(Requirement): Set down exactly, from the records below, the line with "none -> black round brick C3 level 2" through the line with "grey plate M3", and nothing else.

(Data excerpts):
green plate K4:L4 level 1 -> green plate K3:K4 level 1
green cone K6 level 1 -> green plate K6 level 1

* * *

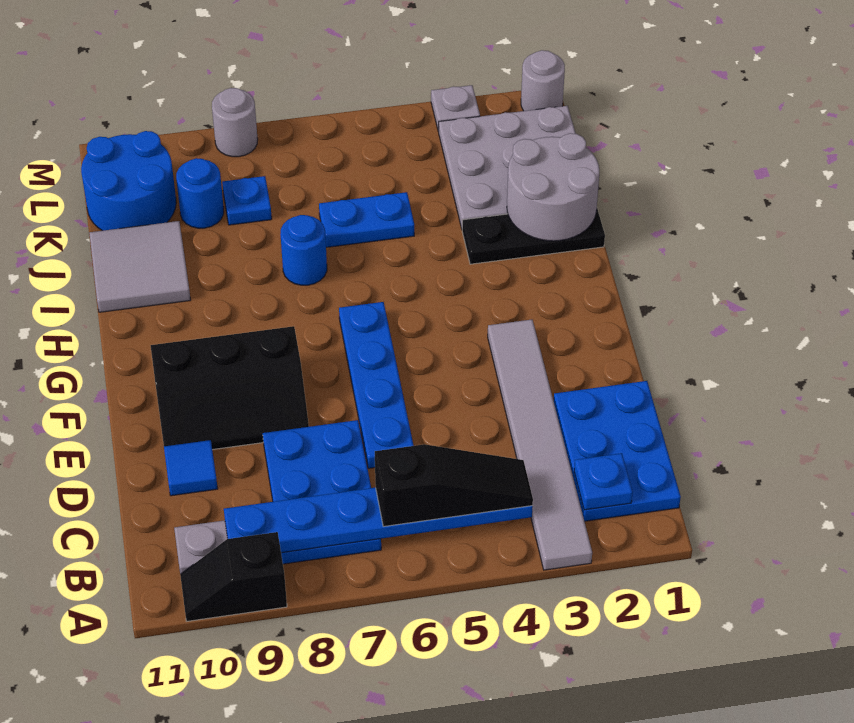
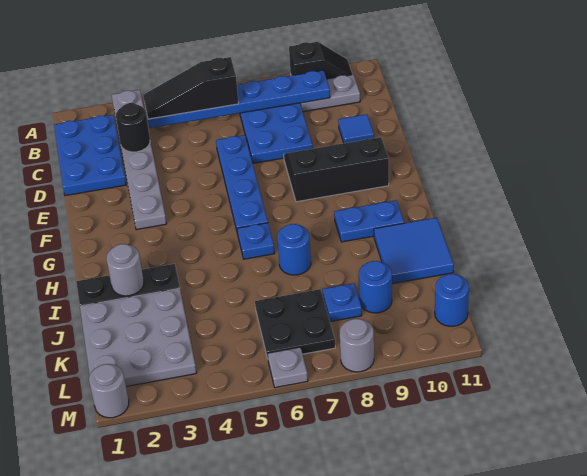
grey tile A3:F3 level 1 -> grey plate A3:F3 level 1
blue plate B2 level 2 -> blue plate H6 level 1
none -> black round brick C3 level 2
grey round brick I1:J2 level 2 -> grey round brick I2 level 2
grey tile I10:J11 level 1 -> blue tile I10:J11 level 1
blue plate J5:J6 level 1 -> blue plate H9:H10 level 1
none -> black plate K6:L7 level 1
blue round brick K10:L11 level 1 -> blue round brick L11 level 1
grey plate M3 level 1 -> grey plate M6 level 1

---

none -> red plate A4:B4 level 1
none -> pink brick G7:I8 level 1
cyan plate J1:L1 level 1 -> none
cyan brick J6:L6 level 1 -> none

(Answer):
none -> black round brick C3 level 2
grey round brick I1:J2 level 2 -> grey round brick I2 level 2
grey tile I10:J11 level 1 -> blue tile I10:J11 level 1
blue plate J5:J6 level 1 -> blue plate H9:H10 level 1
none -> black plate K6:L7 level 1
blue round brick K10:L11 level 1 -> blue round brick L11 level 1
grey plate M3 level 1 -> grey plate M6 level 1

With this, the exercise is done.